[SUPPLIED MATERIAL]
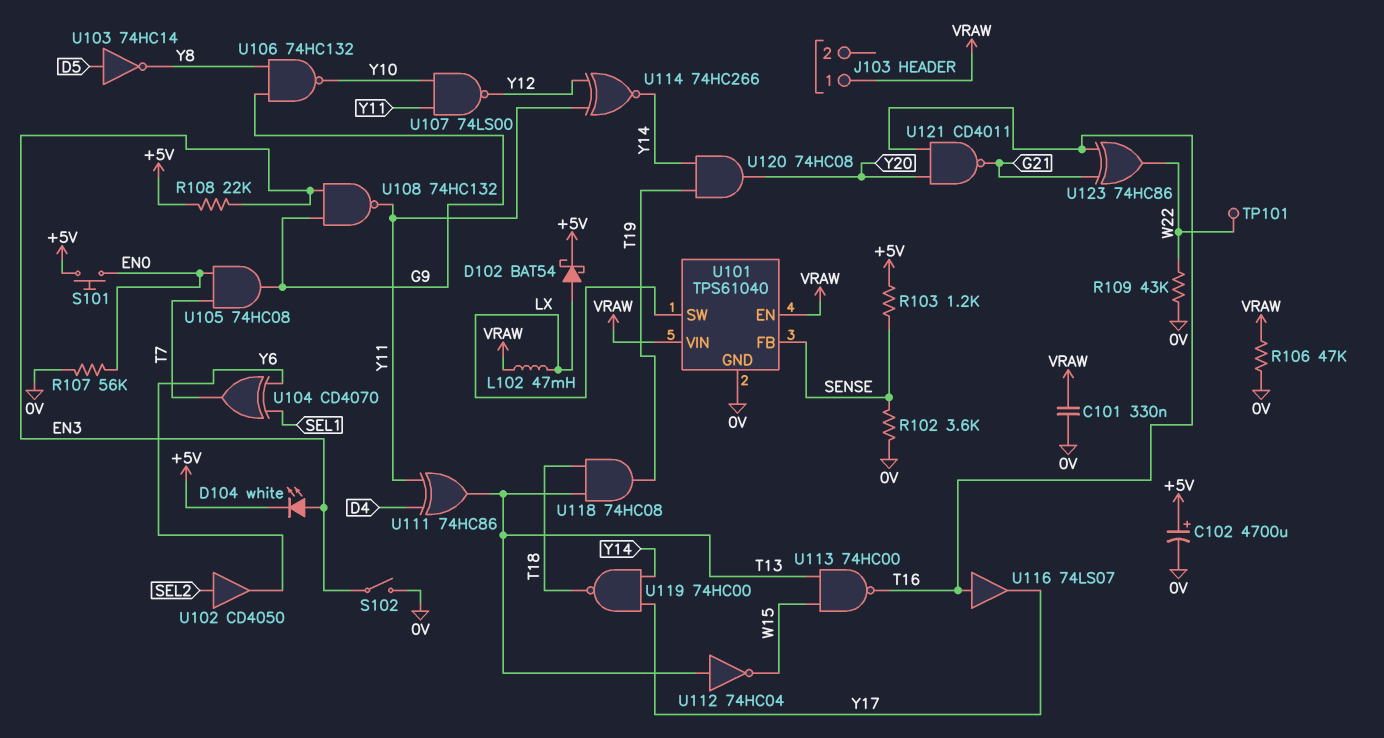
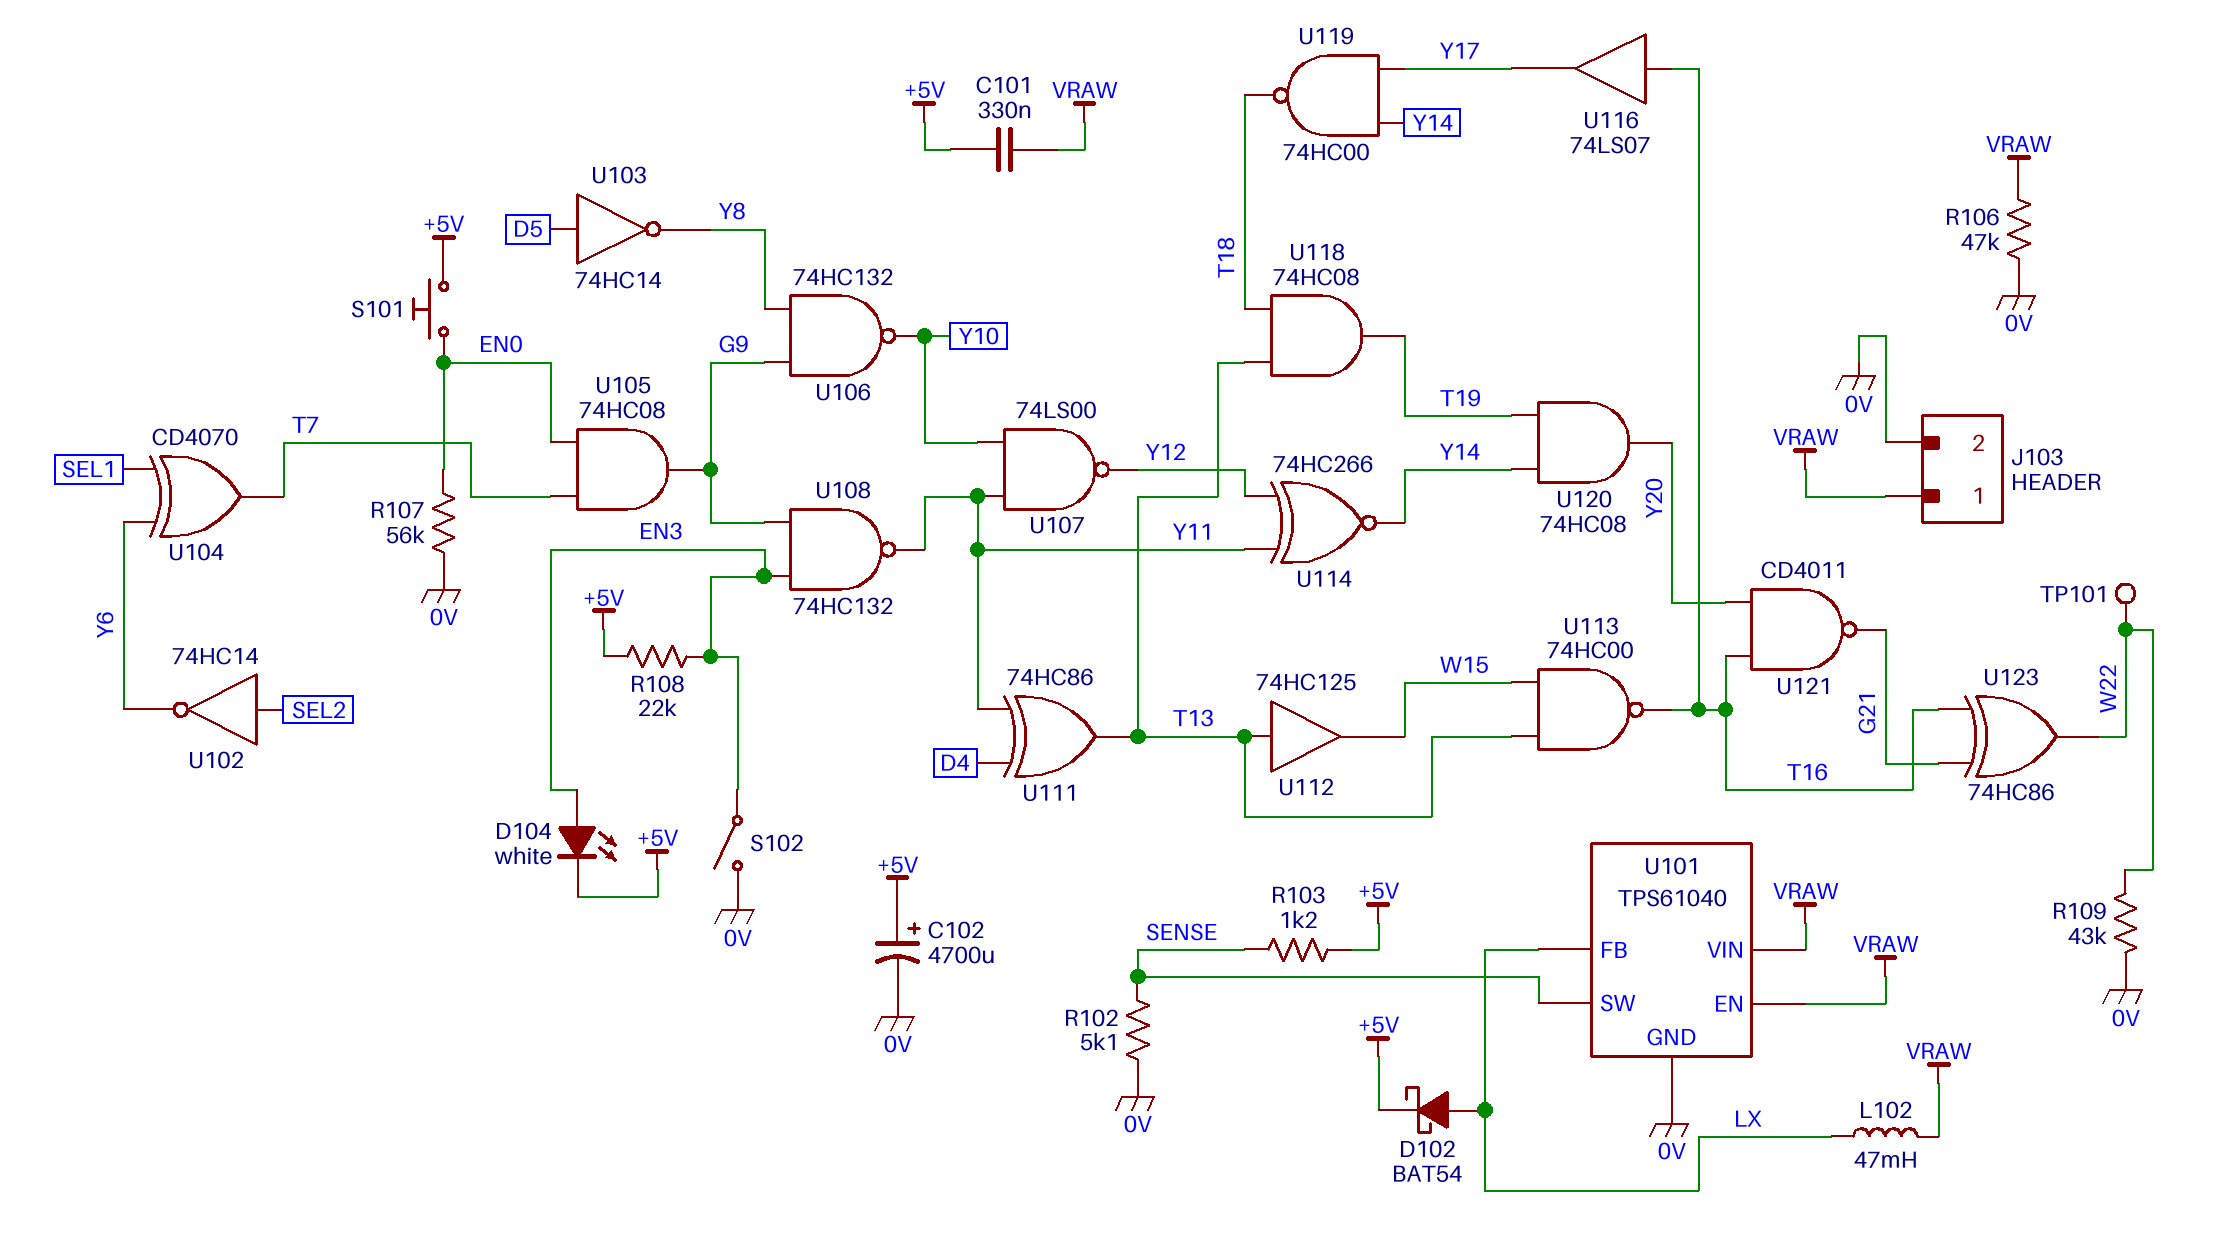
C101: 330nF (0V, VRAW) -> 330nF (+5V, VRAW)
J103 pin 2: none -> 0V
R102: 3.6k (0V, SENSE) -> 5.1k (0V, SENSE)
U101 pin FB: SENSE -> LX
U101 pin SW: LX -> SENSE
U102: buffer CD4050 (in SEL2, out Y6) -> NOT 74HC14 (in SEL2, out Y6)
U112: NOT 74HC04 (in T13, out W15) -> buffer 74HC125 (in T13, out W15)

[YOUR ASSIGNMENT] Could you write out, exactly, each line of the data above from the one containing "U101 pin SW: LX -> SENSE" through the last, including both?

[ANSWER SECTION]
U101 pin SW: LX -> SENSE
U102: buffer CD4050 (in SEL2, out Y6) -> NOT 74HC14 (in SEL2, out Y6)
U112: NOT 74HC04 (in T13, out W15) -> buffer 74HC125 (in T13, out W15)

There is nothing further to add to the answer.